INFORMATION GIVEN:
########################################

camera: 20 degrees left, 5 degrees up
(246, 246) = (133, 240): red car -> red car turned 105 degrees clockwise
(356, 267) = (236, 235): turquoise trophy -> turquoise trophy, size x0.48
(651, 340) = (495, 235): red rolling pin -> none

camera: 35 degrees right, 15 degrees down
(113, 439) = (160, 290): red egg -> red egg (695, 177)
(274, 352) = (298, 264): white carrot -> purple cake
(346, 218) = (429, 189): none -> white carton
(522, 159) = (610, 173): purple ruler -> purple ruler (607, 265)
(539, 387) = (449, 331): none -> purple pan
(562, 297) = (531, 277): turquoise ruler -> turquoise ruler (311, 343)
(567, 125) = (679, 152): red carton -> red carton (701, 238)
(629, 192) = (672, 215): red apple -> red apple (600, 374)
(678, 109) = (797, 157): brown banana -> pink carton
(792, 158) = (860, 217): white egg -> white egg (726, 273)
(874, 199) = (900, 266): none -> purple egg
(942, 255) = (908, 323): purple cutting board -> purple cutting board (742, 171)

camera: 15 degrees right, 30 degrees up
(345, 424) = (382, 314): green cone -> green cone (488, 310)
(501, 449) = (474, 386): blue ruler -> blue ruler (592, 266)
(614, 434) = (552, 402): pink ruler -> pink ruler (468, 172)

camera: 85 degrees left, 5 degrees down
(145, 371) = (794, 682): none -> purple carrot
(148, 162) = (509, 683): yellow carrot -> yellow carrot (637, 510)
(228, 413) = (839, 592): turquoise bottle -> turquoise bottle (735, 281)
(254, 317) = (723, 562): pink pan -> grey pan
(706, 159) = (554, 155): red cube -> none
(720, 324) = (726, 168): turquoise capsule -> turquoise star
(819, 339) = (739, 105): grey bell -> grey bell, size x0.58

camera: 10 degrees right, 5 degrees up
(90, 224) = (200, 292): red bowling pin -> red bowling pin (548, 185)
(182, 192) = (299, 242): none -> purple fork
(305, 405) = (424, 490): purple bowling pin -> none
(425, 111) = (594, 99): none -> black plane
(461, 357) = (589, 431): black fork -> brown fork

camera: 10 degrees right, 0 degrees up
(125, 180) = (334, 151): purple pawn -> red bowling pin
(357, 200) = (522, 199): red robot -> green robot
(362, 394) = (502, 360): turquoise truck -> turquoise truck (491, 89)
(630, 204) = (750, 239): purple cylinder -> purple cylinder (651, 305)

########################################

EXERCISE INSTRUCTIONS: List every line above that holds the word "degrees".

RESULT OF THIS TASK:
camera: 20 degrees left, 5 degrees up
(246, 246) = (133, 240): red car -> red car turned 105 degrees clockwise
camera: 35 degrees right, 15 degrees down
camera: 15 degrees right, 30 degrees up
camera: 85 degrees left, 5 degrees down
camera: 10 degrees right, 5 degrees up
camera: 10 degrees right, 0 degrees up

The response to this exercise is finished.